--- Dataset entries ---
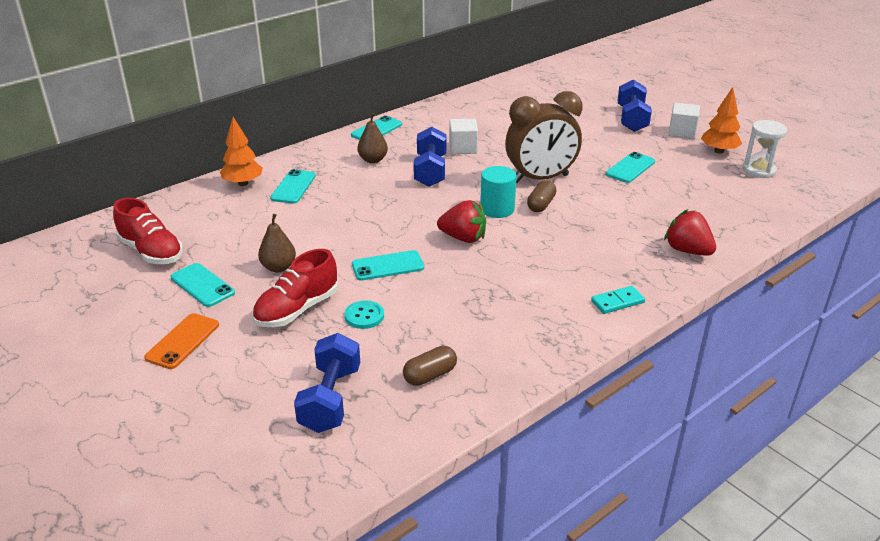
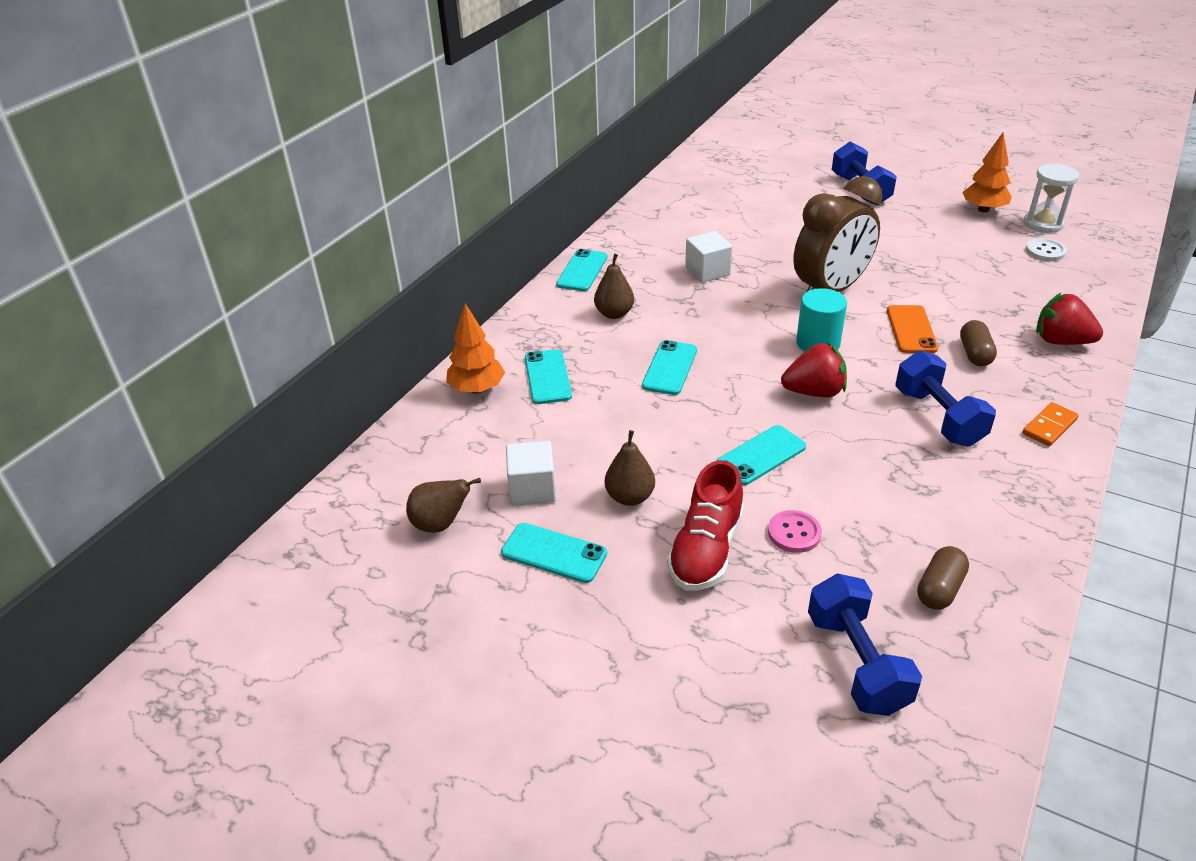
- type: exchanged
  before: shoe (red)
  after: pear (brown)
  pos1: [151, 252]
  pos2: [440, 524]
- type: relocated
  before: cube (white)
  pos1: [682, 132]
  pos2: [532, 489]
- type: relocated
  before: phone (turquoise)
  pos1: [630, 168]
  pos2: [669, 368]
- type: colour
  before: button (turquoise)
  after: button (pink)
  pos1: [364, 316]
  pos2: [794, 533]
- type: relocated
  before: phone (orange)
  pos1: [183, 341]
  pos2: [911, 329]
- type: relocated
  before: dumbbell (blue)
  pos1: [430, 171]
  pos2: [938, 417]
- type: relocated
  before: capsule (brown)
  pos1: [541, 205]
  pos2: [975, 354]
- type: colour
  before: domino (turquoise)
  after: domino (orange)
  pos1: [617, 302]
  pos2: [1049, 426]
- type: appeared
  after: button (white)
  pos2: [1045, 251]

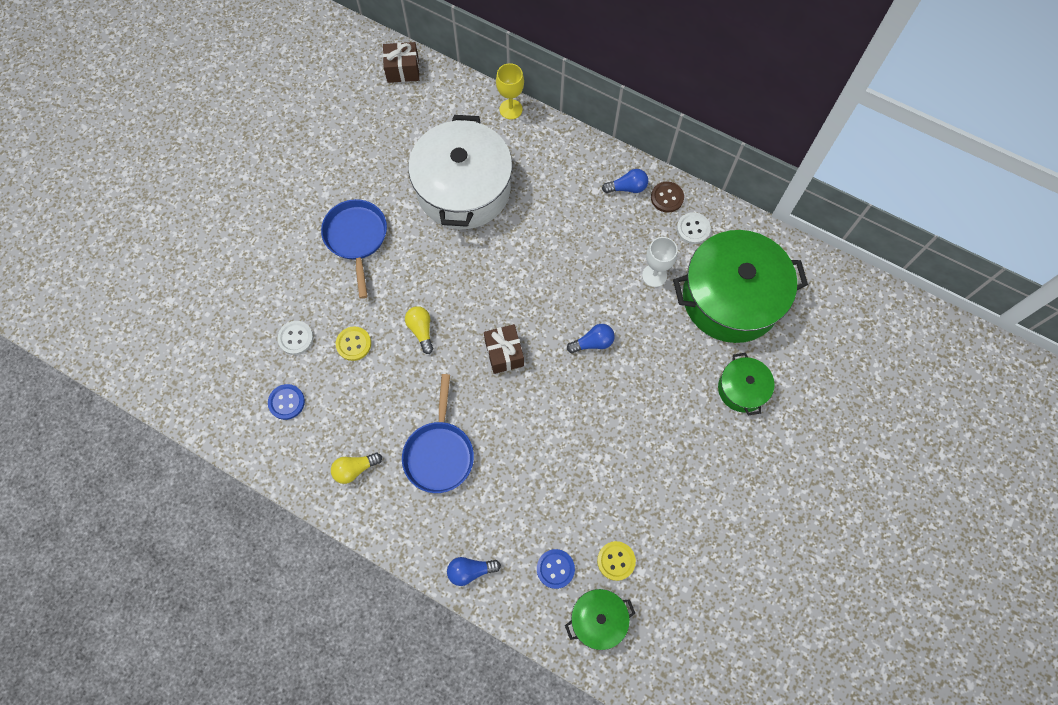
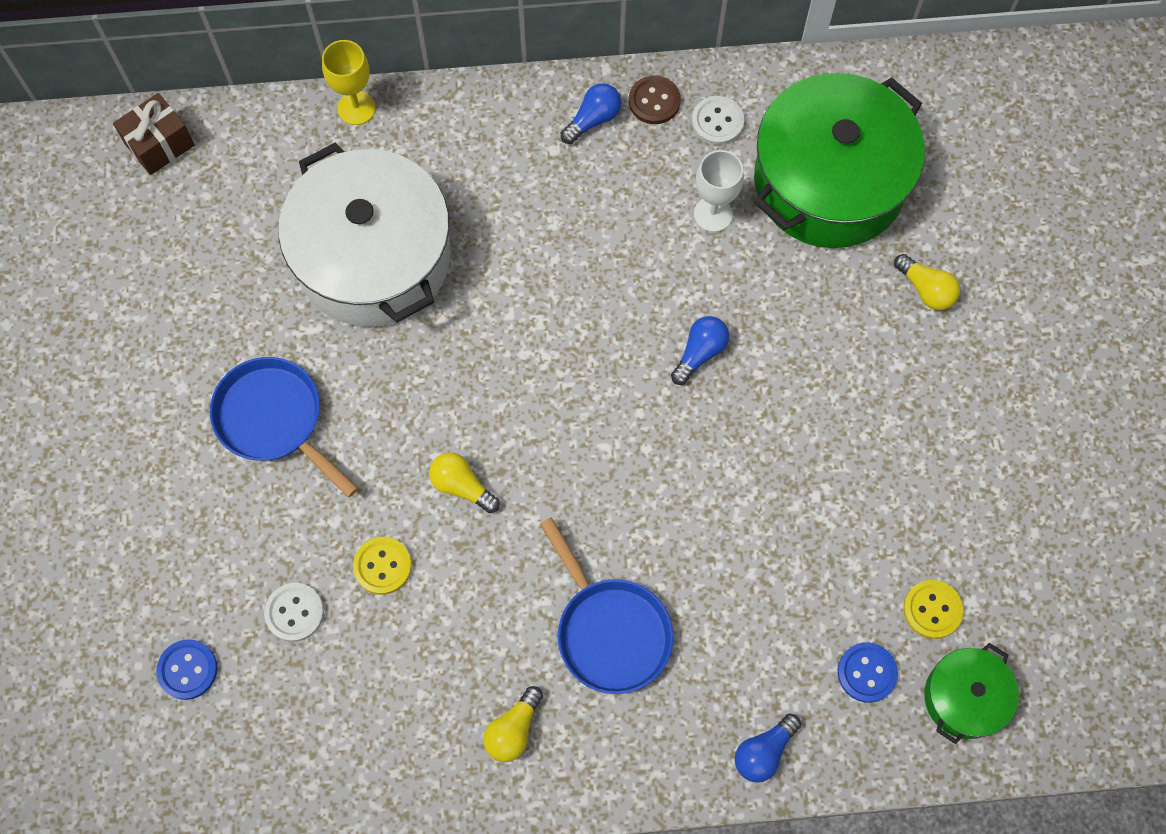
- type: relocated
  before: button (blue)
  pos1: [286, 402]
  pos2: [187, 670]
- type: exchanged
  before: pot (green)
  after: light bulb (yellow)
  pos1: [742, 389]
  pos2: [926, 289]
- type: missing
  before: gift (brown)
  pos1: [504, 353]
---
What this task involves:
A single number is required: the count of lines in the records that include the string "white".

Exercise output:
2